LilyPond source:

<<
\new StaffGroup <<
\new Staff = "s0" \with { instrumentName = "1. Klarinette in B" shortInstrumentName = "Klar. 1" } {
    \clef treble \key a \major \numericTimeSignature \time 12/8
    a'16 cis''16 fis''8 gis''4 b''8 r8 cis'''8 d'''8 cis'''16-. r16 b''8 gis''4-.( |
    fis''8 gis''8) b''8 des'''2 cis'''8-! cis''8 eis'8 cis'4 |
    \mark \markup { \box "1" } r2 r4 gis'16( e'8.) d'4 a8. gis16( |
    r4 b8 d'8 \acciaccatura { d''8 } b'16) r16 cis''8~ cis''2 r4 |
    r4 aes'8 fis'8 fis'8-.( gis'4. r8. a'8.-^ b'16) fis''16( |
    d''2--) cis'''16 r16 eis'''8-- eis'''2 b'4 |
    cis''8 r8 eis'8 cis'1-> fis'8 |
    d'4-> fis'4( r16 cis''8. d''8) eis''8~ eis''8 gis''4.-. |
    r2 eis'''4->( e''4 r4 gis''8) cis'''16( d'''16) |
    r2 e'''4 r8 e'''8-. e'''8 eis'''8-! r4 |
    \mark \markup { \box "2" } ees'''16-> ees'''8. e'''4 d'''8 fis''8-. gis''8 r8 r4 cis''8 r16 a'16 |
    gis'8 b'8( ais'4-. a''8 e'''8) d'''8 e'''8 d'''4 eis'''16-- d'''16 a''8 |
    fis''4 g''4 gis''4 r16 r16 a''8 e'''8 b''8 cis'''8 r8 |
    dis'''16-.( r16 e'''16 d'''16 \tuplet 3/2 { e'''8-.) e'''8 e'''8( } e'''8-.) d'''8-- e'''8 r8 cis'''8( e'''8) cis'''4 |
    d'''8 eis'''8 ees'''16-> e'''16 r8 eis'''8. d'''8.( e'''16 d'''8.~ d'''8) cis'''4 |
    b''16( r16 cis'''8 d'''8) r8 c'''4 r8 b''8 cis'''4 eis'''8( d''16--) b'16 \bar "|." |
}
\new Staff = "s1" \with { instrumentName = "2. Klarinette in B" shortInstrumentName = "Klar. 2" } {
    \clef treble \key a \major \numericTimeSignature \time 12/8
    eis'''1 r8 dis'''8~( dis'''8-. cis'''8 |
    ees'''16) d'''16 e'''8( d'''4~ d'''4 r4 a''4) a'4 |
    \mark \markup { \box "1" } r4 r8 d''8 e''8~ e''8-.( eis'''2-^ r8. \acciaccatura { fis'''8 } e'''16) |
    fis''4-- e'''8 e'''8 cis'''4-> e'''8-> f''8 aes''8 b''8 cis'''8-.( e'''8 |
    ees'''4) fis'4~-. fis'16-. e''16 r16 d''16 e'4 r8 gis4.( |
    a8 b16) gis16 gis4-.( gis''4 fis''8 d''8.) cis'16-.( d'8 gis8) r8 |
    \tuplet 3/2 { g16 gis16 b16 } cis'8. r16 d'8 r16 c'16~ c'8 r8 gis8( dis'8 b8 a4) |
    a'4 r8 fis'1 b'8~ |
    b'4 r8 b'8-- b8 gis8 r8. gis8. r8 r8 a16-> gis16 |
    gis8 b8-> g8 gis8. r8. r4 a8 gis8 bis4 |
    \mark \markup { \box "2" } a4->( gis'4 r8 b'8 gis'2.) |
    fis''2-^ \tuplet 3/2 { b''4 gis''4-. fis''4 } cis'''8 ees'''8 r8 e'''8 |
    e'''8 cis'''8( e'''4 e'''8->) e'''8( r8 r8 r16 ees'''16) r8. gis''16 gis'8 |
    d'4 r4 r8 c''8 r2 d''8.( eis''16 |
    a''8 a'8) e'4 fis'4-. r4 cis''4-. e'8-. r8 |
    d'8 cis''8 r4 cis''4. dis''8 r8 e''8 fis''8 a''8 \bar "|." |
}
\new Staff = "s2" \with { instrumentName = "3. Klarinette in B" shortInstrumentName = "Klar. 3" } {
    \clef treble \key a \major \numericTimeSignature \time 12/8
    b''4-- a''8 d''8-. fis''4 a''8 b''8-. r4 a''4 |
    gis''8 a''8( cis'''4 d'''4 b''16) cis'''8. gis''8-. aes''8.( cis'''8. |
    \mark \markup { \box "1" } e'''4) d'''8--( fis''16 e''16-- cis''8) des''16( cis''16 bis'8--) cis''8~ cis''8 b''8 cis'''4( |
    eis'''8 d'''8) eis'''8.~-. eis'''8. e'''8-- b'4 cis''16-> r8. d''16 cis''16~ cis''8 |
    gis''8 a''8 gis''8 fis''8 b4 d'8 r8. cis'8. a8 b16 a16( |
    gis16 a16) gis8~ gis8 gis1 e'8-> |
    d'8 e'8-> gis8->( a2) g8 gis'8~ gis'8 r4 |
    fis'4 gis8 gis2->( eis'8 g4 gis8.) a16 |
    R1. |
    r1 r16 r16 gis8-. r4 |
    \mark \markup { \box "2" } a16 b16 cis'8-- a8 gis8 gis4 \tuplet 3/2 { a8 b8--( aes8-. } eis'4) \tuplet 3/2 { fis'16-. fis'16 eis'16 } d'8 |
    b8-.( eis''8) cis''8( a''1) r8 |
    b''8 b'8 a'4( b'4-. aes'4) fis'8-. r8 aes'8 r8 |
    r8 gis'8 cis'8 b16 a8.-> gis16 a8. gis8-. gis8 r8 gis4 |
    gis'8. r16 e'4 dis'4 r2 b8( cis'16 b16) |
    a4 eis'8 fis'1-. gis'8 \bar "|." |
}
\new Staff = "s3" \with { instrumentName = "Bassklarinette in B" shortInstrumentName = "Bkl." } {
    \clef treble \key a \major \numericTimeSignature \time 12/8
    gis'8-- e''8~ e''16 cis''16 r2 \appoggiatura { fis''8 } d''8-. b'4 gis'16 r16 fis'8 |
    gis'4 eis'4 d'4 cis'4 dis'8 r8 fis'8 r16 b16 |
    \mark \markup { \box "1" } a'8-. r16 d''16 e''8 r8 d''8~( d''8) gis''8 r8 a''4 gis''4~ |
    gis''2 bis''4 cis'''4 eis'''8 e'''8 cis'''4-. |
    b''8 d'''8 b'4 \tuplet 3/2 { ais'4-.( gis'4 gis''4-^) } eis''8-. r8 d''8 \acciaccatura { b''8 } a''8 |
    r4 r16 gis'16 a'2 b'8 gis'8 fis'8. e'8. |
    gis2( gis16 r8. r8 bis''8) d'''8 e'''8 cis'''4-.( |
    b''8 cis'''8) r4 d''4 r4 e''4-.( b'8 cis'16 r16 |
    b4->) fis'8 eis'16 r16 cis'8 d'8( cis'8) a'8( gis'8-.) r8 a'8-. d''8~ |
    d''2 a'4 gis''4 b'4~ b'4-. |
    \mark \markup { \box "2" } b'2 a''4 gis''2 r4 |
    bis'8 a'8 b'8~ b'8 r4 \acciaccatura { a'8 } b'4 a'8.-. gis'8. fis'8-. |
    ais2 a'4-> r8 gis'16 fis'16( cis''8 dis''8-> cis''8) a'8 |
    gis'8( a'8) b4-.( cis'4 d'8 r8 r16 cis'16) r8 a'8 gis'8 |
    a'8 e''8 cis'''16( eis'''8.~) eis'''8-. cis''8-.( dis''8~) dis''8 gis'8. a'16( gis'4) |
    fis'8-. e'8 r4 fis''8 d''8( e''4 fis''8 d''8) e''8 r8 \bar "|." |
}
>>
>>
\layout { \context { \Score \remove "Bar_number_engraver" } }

────────────────────

TASK PROMPT »
Pull out every line of the records that contains the string "shortInstrumentName", matching case exactly.

RESPONSE FOR THIS EXERCISE »
\new Staff = "s0" \with { instrumentName = "1. Klarinette in B" shortInstrumentName = "Klar. 1" } {
\new Staff = "s1" \with { instrumentName = "2. Klarinette in B" shortInstrumentName = "Klar. 2" } {
\new Staff = "s2" \with { instrumentName = "3. Klarinette in B" shortInstrumentName = "Klar. 3" } {
\new Staff = "s3" \with { instrumentName = "Bassklarinette in B" shortInstrumentName = "Bkl." } {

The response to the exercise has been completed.